_What is needed_: From the material below, copy out each line with the word "slope" in it.

_Data_:
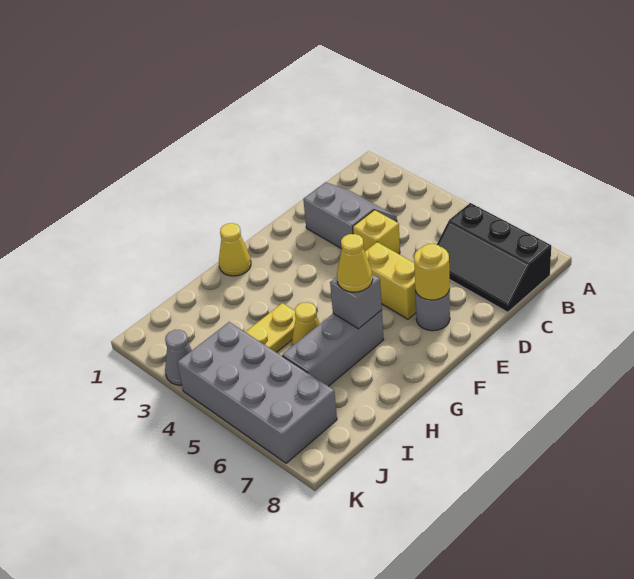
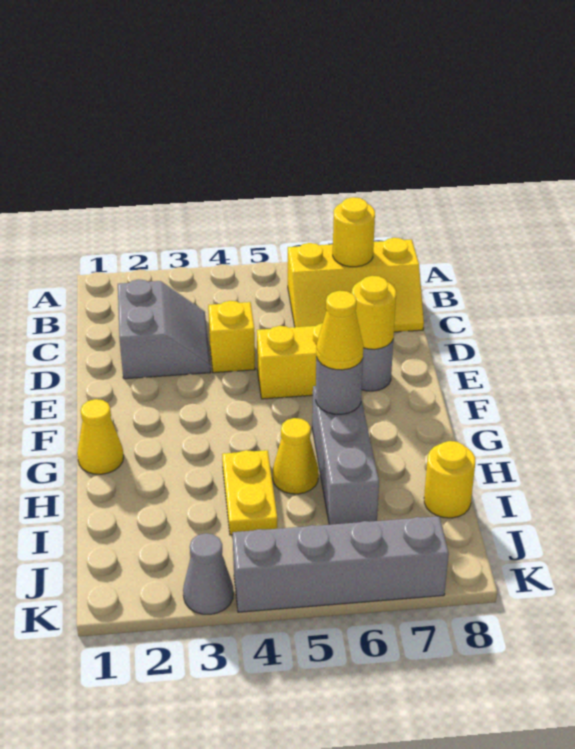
black slope B6:C8 level 1 top B -> yellow slope B6:C8 level 1 top B
none -> yellow round brick B7 level 2
grey slope C2:D3 level 1 top D -> grey slope C2:D3 level 1 top 2
grey brick G6 level 2 -> grey round brick G6 level 2
none -> yellow round brick I8 level 1
grey brick J4:K7 level 1 -> grey brick K4:K7 level 1

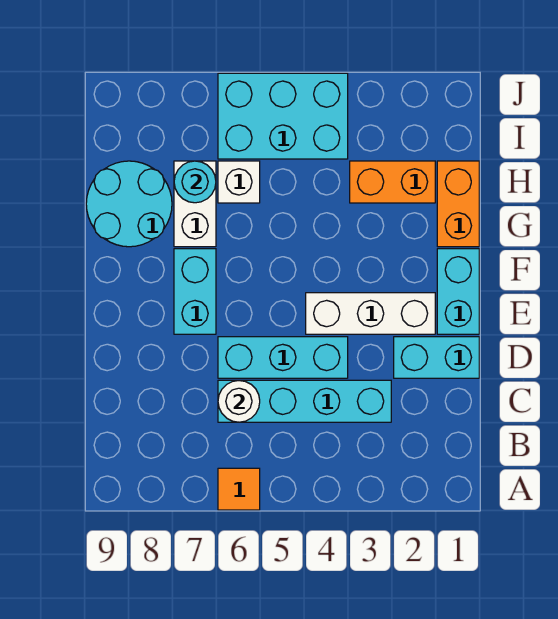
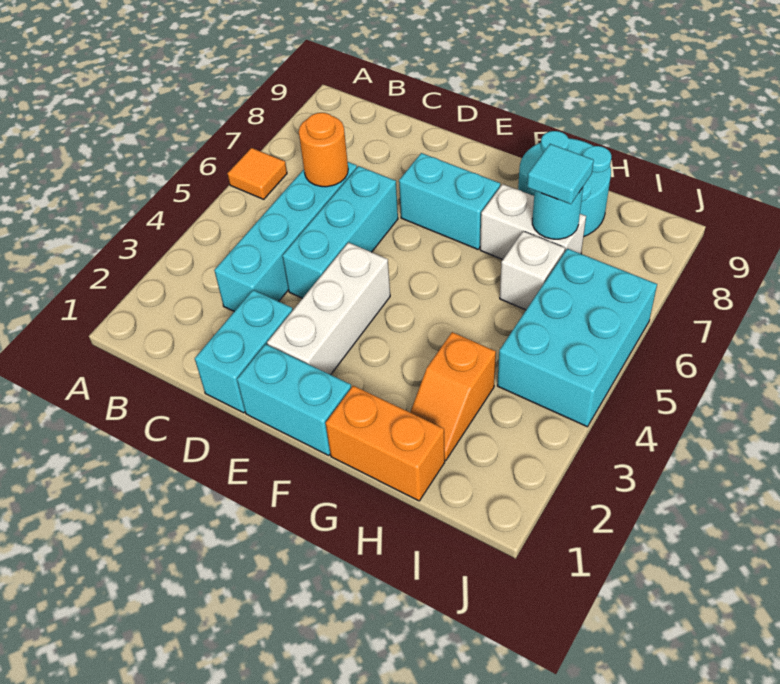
white round brick C6 level 2 -> orange round brick C6 level 2
orange brick H2:H3 level 1 -> orange slope H2:H3 level 1 top 3
none -> cyan tile H7 level 3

_Result for this exercise_:
black slope B6:C8 level 1 top B -> yellow slope B6:C8 level 1 top B
grey slope C2:D3 level 1 top D -> grey slope C2:D3 level 1 top 2
orange brick H2:H3 level 1 -> orange slope H2:H3 level 1 top 3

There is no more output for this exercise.